-- Problem description --
Copy each line below in which the word "board" occurs.

• • • •

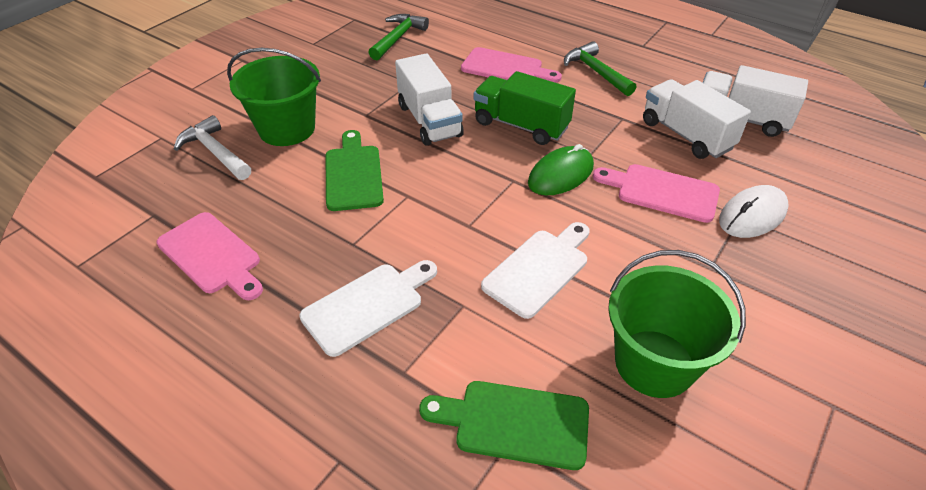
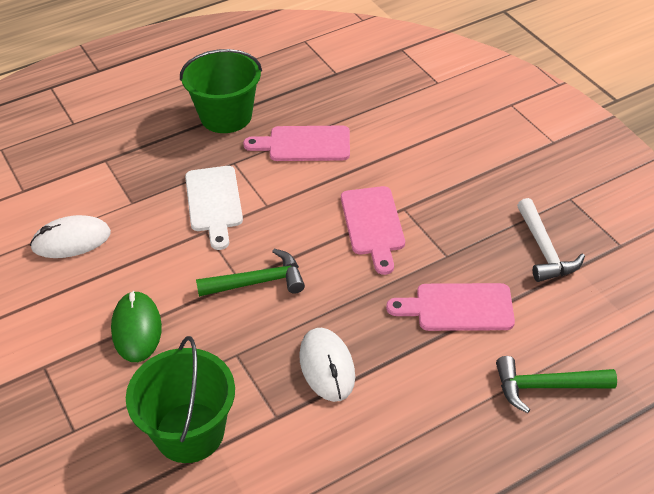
green cutting board: 2 -> 0
green truck: 1 -> 0
white cutting board: 2 -> 1
white mouse: 1 -> 2
white truck: 3 -> 0

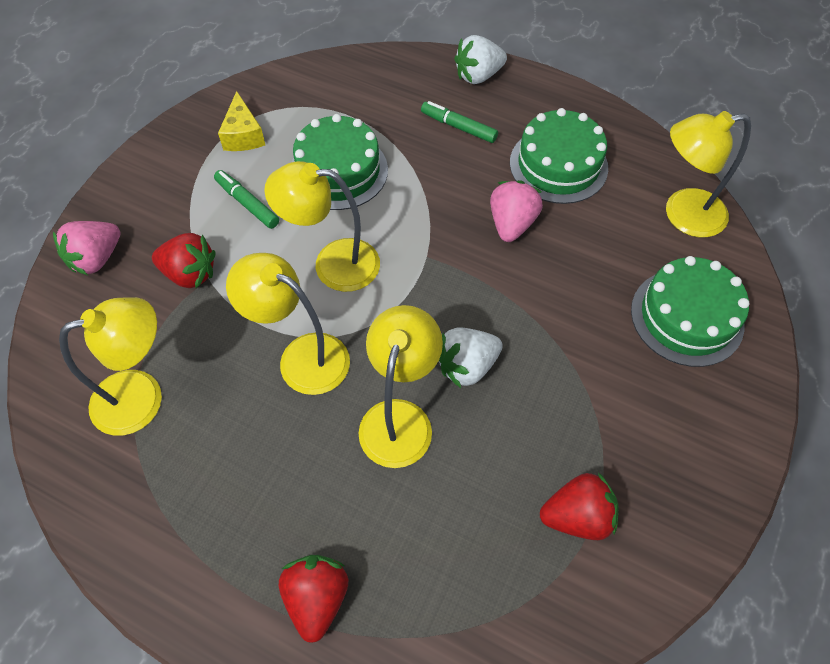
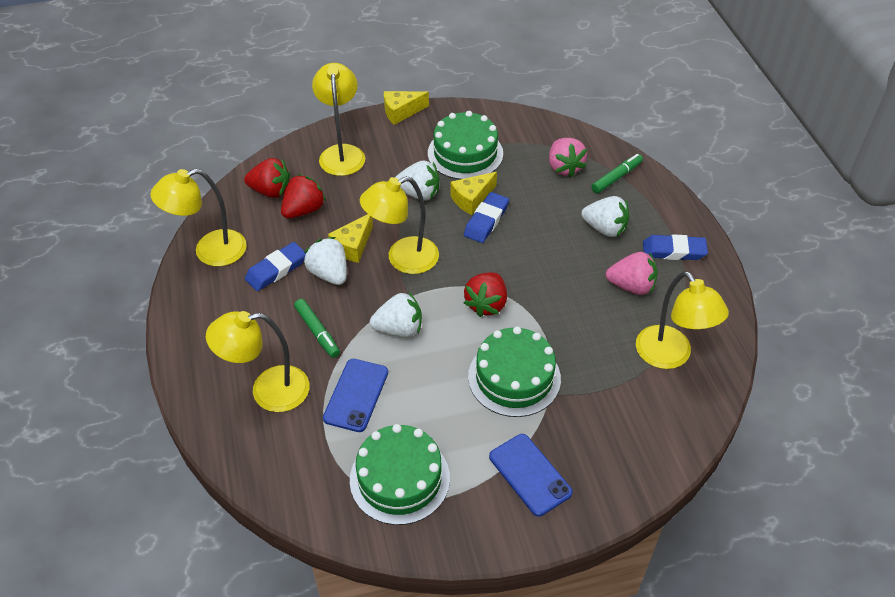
blue eraser: 0 -> 3
blue phone: 0 -> 2
white strawberry: 2 -> 4
yellow cheese: 1 -> 3

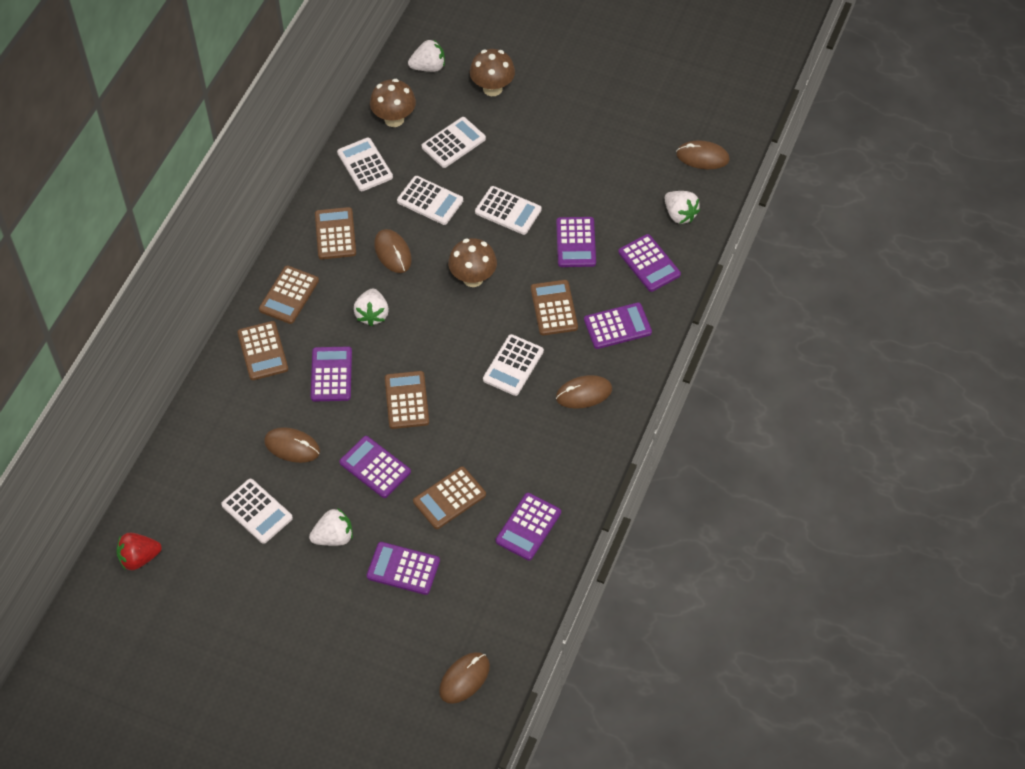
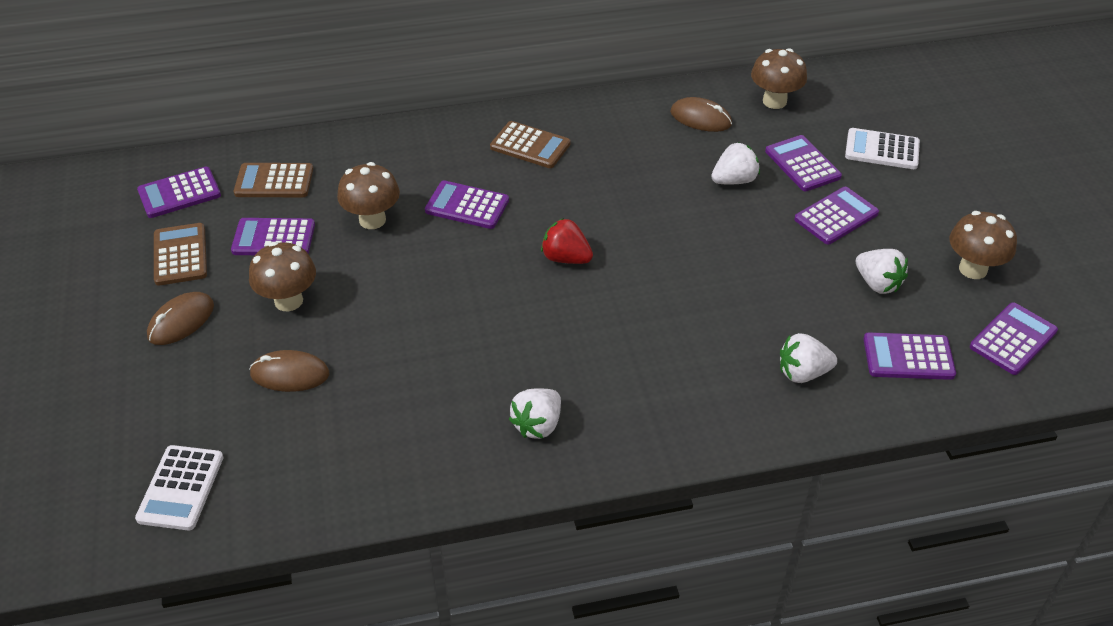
brown calculator: 6 -> 3
brown mouse: 5 -> 3
brown mushroom: 3 -> 4
white calculator: 6 -> 2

• • • •

-- Written answer --
green cutting board: 2 -> 0
white cutting board: 2 -> 1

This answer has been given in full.